> [Your assignment] Scan the entries and copy each line where the word "LEDK" is present.

> [Records for the exercise]
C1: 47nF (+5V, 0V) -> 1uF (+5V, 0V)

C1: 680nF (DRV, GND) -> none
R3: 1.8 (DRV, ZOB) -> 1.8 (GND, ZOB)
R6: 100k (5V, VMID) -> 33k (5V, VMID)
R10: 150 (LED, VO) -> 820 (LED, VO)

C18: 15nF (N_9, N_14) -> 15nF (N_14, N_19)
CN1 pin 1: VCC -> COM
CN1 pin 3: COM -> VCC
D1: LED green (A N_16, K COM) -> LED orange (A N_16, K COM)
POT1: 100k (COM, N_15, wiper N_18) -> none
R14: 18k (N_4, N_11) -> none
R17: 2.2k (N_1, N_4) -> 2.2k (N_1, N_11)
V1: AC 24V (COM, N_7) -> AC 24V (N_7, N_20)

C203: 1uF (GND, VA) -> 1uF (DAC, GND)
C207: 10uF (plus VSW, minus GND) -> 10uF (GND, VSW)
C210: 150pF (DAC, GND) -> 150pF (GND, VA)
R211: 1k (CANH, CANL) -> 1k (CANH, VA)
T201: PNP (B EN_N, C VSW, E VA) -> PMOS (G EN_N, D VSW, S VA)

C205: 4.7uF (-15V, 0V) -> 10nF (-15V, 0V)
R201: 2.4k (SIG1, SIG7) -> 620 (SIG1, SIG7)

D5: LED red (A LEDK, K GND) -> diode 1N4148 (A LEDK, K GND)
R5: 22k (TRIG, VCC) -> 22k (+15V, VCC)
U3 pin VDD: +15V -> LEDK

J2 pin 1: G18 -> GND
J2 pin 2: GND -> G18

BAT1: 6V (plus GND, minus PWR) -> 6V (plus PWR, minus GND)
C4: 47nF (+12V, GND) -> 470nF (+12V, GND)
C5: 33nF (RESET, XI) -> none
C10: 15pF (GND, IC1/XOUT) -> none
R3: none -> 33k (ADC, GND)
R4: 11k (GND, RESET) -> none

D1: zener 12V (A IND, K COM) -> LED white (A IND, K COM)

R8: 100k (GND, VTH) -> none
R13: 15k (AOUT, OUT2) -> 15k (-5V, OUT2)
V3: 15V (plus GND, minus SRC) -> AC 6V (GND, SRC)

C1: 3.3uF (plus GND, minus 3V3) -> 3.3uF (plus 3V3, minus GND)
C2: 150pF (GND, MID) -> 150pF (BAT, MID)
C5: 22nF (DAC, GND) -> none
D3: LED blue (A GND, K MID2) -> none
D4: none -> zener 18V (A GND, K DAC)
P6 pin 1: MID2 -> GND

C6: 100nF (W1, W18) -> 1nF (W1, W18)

> [Response to this task]
D5: LED red (A LEDK, K GND) -> diode 1N4148 (A LEDK, K GND)
U3 pin VDD: +15V -> LEDK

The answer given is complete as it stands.